__About this exercise__. From the records, pick out and copy each line containing "down".

__Entries shown__.
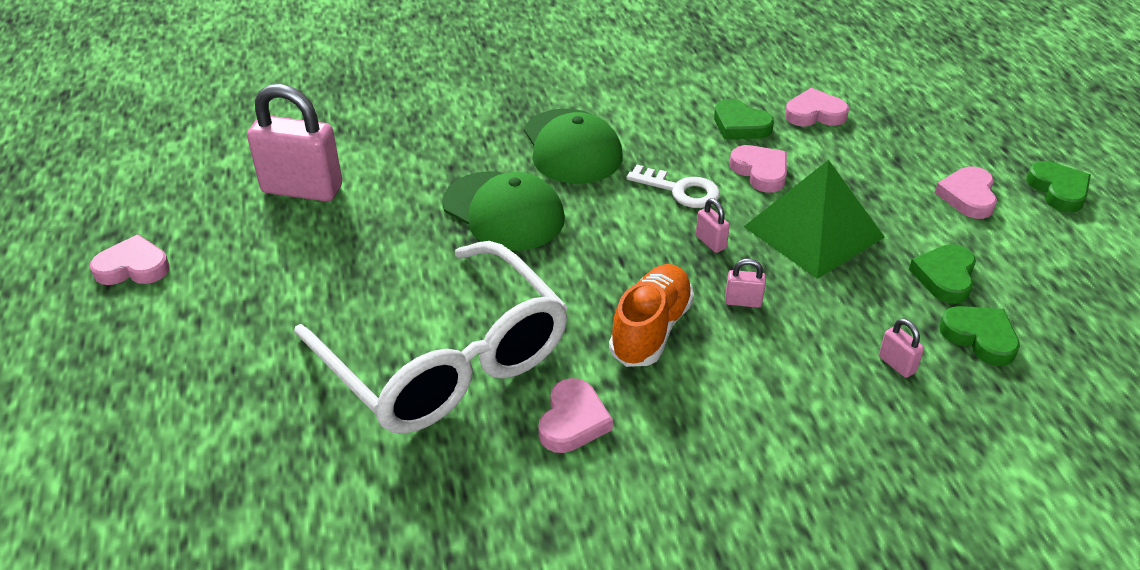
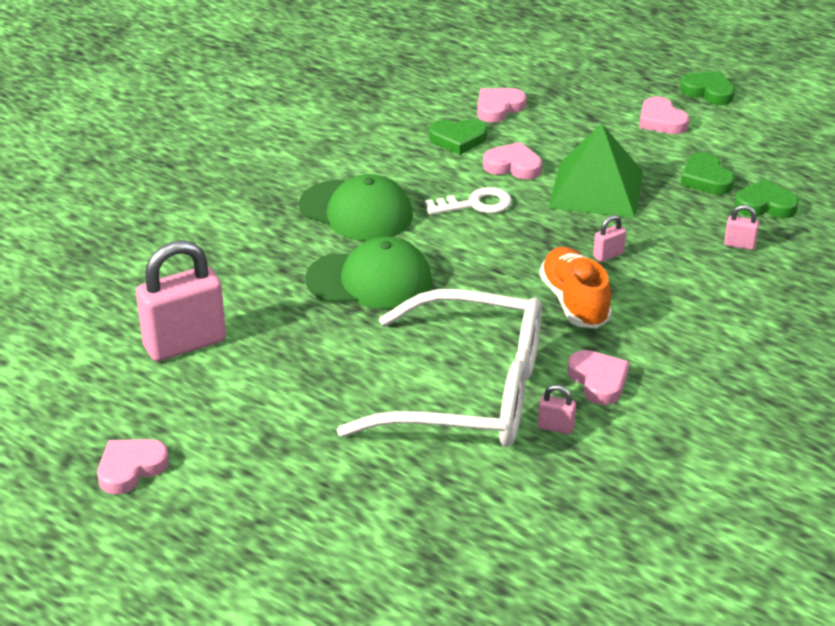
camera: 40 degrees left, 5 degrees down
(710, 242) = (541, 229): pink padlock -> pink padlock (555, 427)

* * *

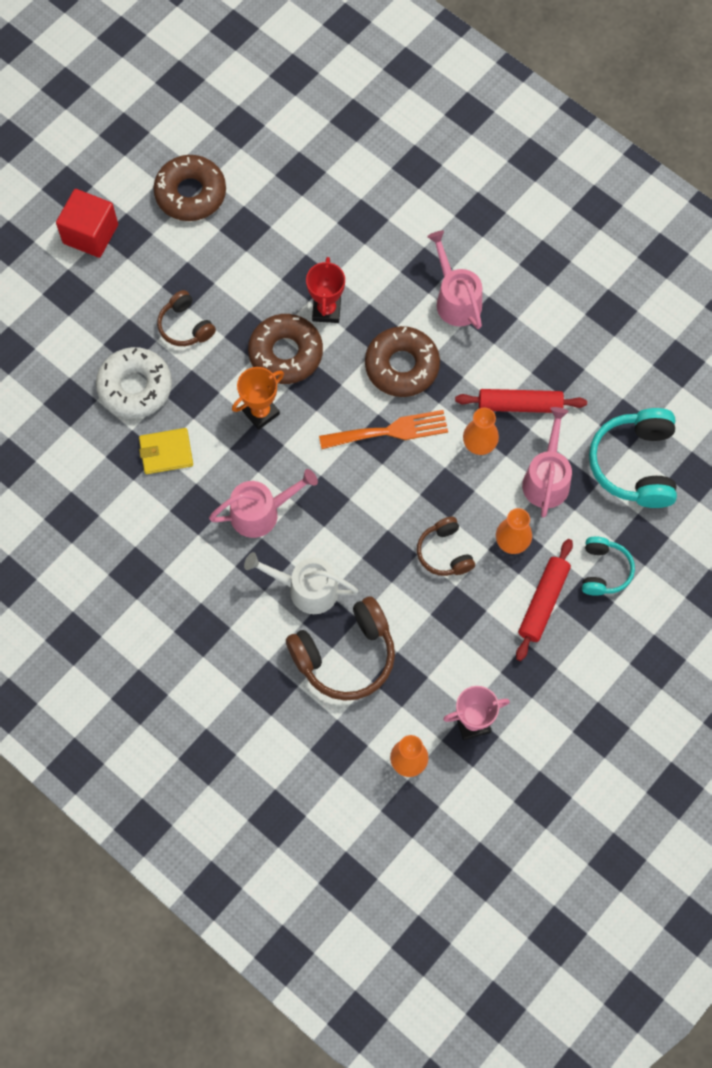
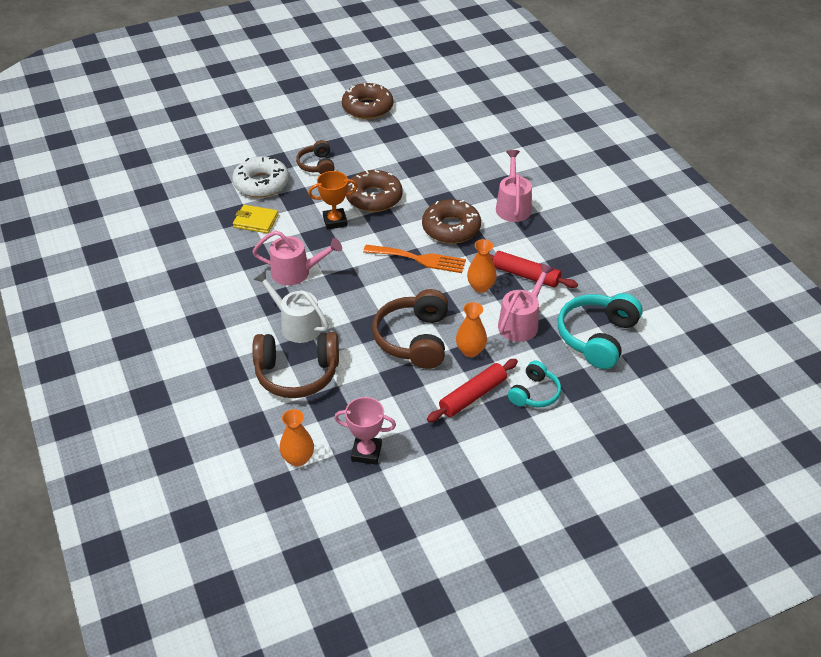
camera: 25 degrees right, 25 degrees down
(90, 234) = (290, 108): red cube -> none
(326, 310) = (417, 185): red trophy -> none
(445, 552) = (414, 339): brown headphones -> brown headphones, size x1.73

__Task answer__.
camera: 40 degrees left, 5 degrees down
camera: 25 degrees right, 25 degrees down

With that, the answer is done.